WHAT YOU NEED TO DO: Locate the line containing "purple lamp [509,62,579,165]", then please write out that line and all the lines below it in the entries exactly.

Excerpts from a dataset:

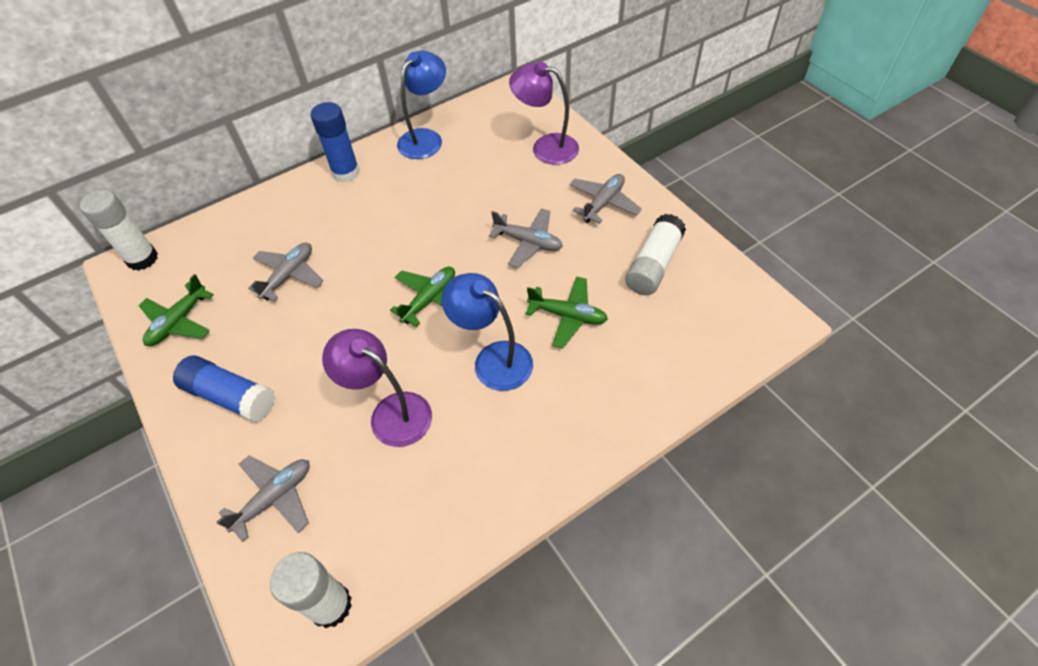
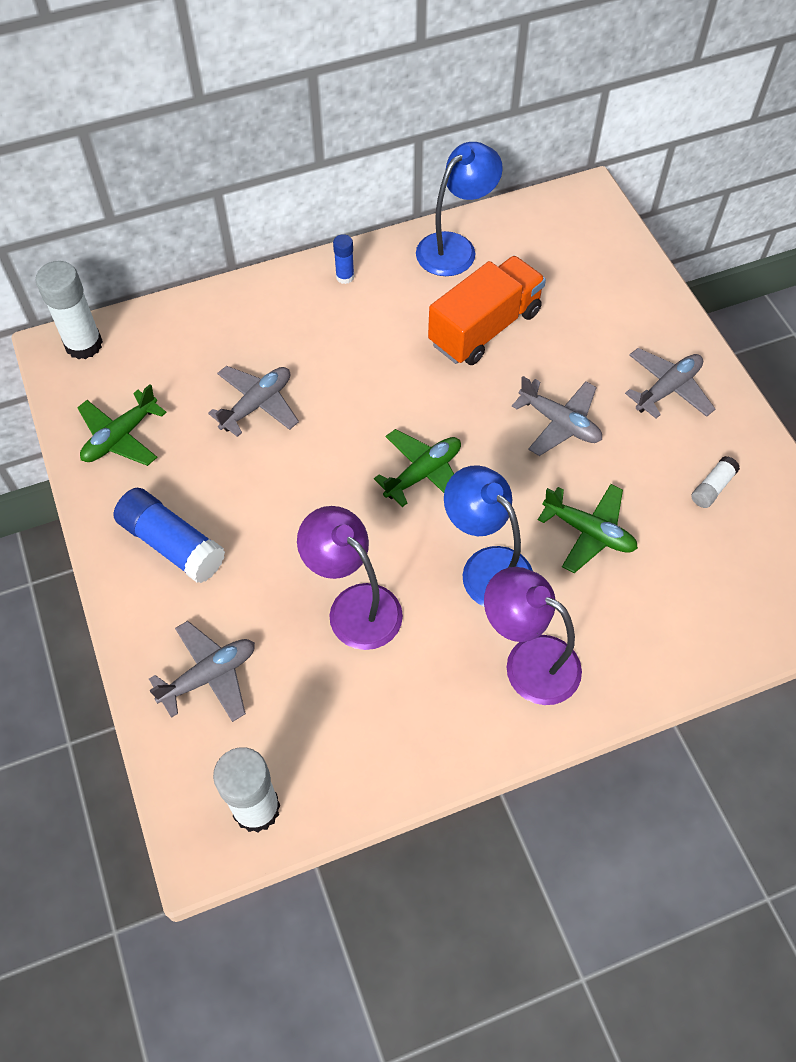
camera: 10 degrees right, 5 degrees up
blue glue stick [311,102,360,183] -> blue glue stick [333,234,354,284], size x0.52
purple lamp [509,62,579,165] -> purple lamp moved to [484,567,582,705]
white glue stick [625,214,686,295] -> white glue stick [691,456,740,508], size x0.52
none -> orange truck [428,256,546,365]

SOLUTION BELOW:
purple lamp [509,62,579,165] -> purple lamp moved to [484,567,582,705]
white glue stick [625,214,686,295] -> white glue stick [691,456,740,508], size x0.52
none -> orange truck [428,256,546,365]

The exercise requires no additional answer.